• _Problem requirements_: For the records shown below, return an exact copy that excludes the pictures.

(Source records)
● ● ● ●
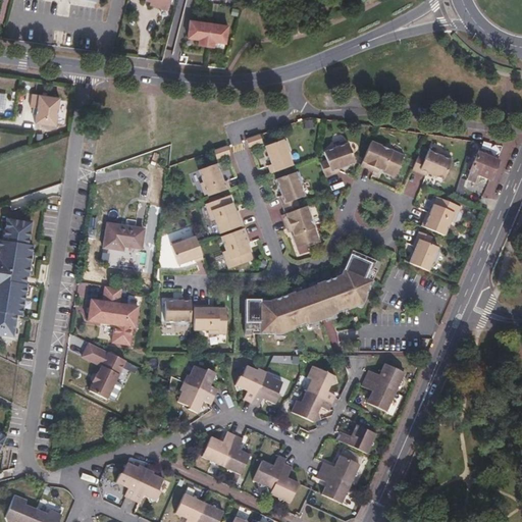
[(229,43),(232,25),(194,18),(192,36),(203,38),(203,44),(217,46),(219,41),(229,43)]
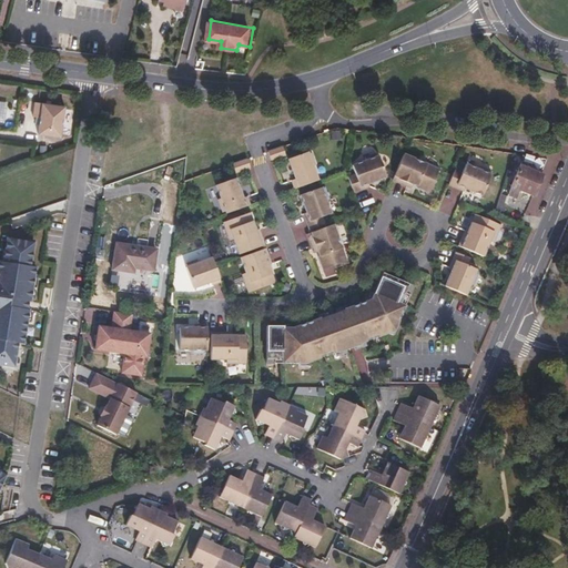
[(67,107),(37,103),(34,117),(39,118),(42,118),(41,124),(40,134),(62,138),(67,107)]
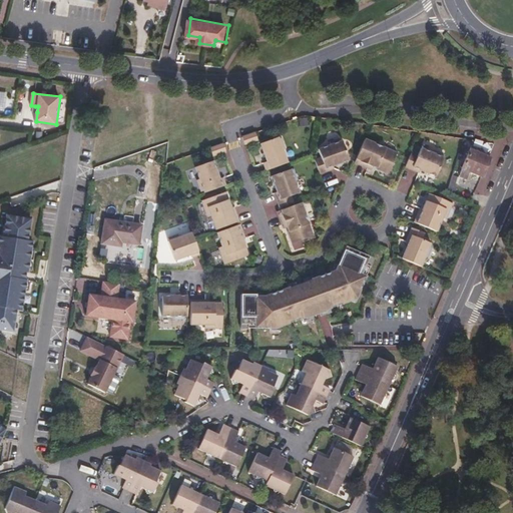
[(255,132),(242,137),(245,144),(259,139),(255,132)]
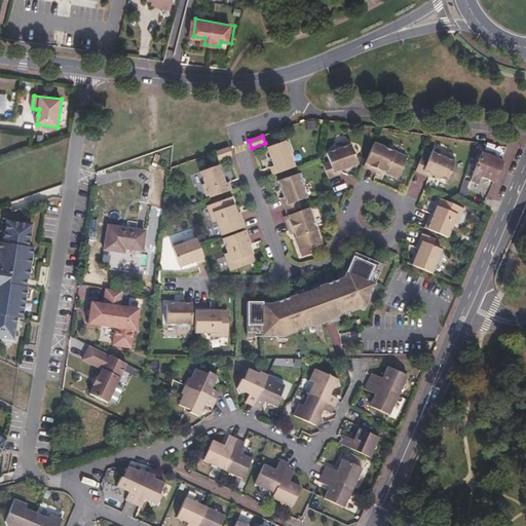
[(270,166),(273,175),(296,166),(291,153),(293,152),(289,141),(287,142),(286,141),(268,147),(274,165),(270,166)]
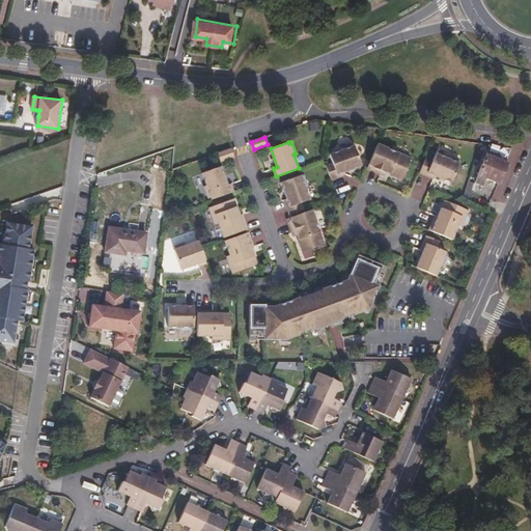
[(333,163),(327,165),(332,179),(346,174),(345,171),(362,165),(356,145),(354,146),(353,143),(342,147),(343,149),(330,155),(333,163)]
● ● ● ●
• _Exercise solution_:
[(229,43),(232,25),(194,18),(192,36),(203,38),(203,44),(217,46),(219,41),(229,43)]
[(67,107),(37,103),(34,117),(39,118),(42,118),(41,124),(40,134),(62,138),(67,107)]
[(255,132),(242,137),(245,144),(259,139),(255,132)]
[(270,166),(273,175),(296,166),(291,153),(293,152),(289,141),(287,142),(286,141),(268,147),(274,165),(270,166)]
[(333,163),(327,165),(332,179),(346,174),(345,171),(362,165),(356,145),(354,146),(353,143),(342,147),(343,149),(330,155),(333,163)]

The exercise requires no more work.